[Start of section]

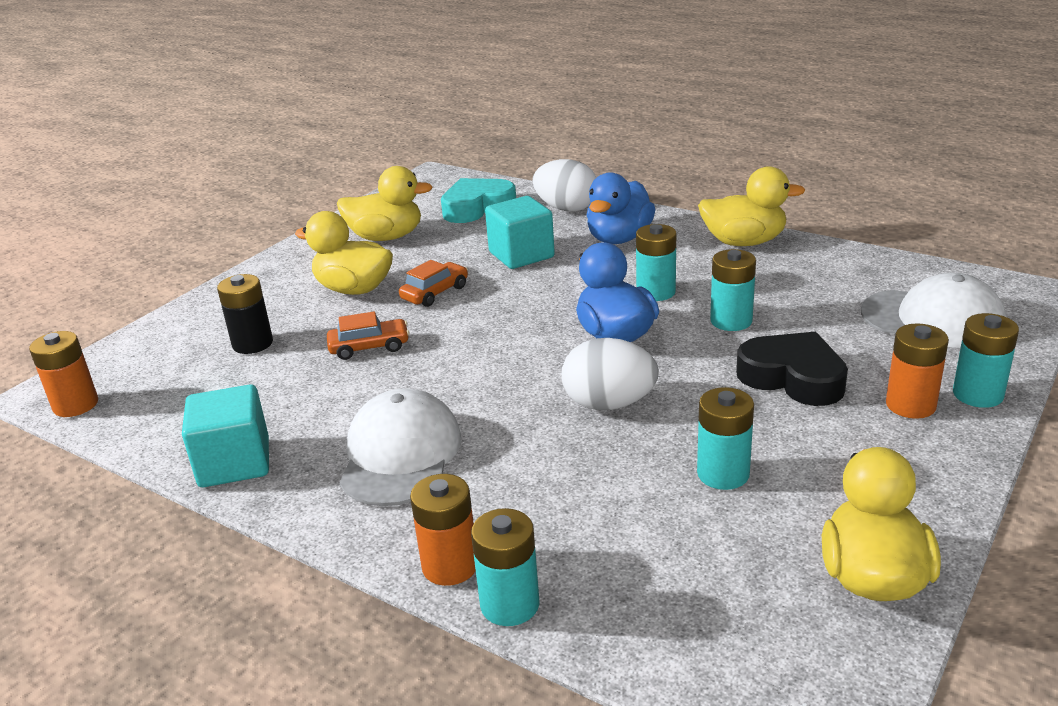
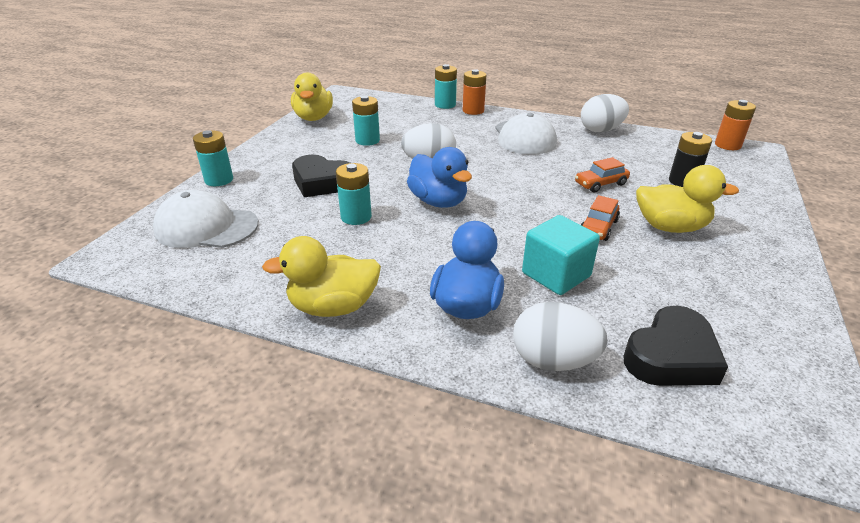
camera: 165 degrees right, 5 degrees up
turquoise cube [182,384,269,487] -> white egg [581,94,629,132]
yellow duck [337,166,433,241] -> none
turquoise heart [441,178,516,223] -> black heart [623,306,728,386]
turquoise battery [636,224,676,301] -> none
orange battery [886,324,949,419] -> none

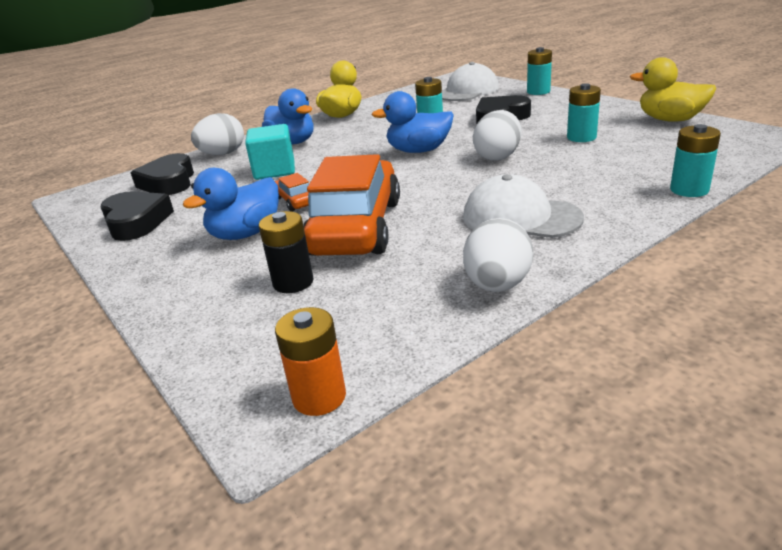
camera: 125 degrees right, 5 degrees down
orange battery [463,69,486,115] -> none
orange car [575,157,630,192] -> orange car [303,154,400,256], size x2.38
yellow duck [636,165,739,233] -> blue duck [183,168,279,240]
none -> black heart [100,191,174,241]

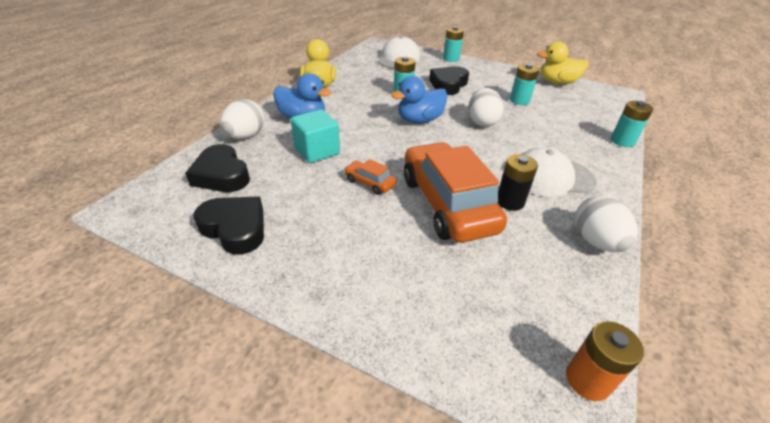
camera: 30 degrees left, 10 degrees up
blue duck [183,168,279,240] -> none
black battery [259,211,314,293] -> black battery moved to [498,154,538,211]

[End of section]

• Your assignment
If an entry above holds a picture, leave that picture out and print the rest exactly.

• Written answer
camera: 165 degrees right, 5 degrees up
turquoise cube [182,384,269,487] -> white egg [581,94,629,132]
yellow duck [337,166,433,241] -> none
turquoise heart [441,178,516,223] -> black heart [623,306,728,386]
turquoise battery [636,224,676,301] -> none
orange battery [886,324,949,419] -> none

camera: 125 degrees right, 5 degrees down
orange battery [463,69,486,115] -> none
orange car [575,157,630,192] -> orange car [303,154,400,256], size x2.38
yellow duck [636,165,739,233] -> blue duck [183,168,279,240]
none -> black heart [100,191,174,241]

camera: 30 degrees left, 10 degrees up
blue duck [183,168,279,240] -> none
black battery [259,211,314,293] -> black battery moved to [498,154,538,211]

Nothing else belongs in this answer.